◆ Job ◆
In the data below, the answer is the run of lines from the line containing "yellow hat [590,186,668,258] -> none" through the line containing "none -> grey book [583,302,713,450]", both included; print it exactly and nothing else.

◆ Records for the task ◆
=======

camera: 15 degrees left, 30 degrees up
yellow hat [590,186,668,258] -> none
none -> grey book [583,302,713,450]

=======

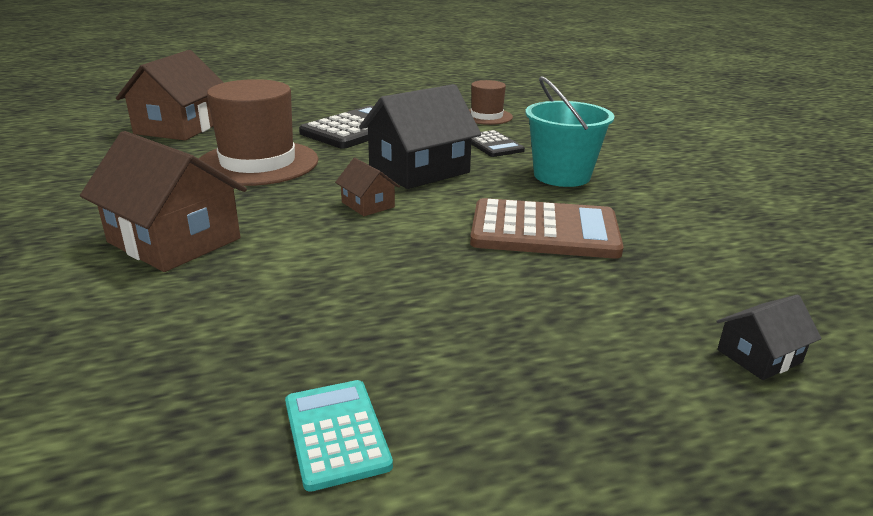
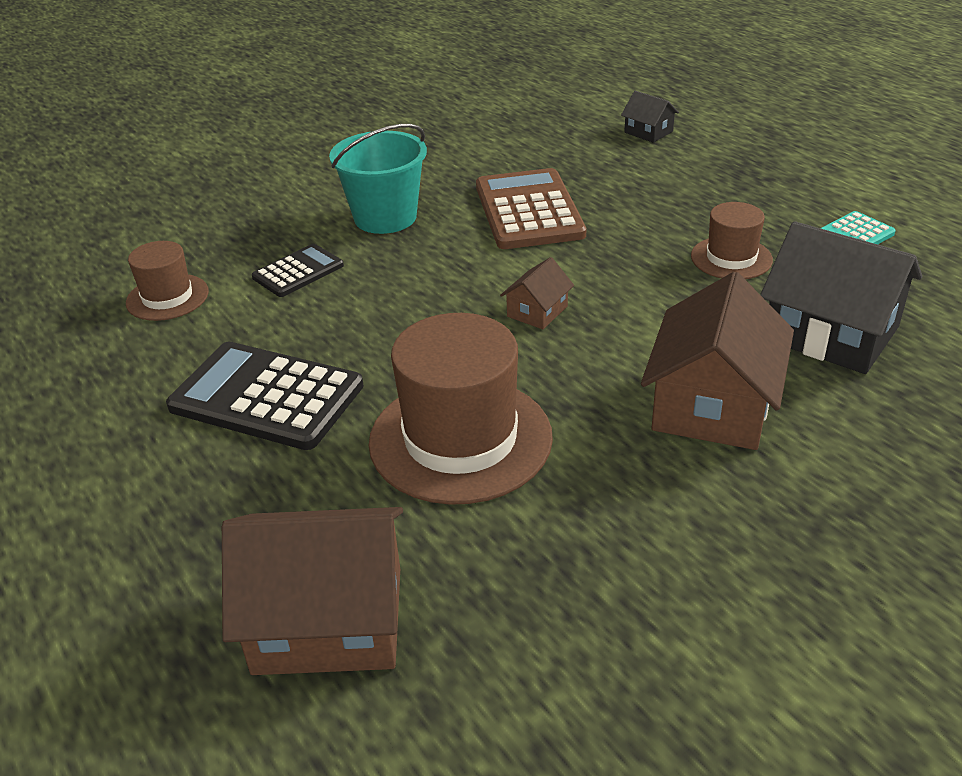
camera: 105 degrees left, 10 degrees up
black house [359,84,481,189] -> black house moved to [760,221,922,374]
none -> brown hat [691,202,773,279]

=======

◆ Result of this exercise ◆
yellow hat [590,186,668,258] -> none
none -> grey book [583,302,713,450]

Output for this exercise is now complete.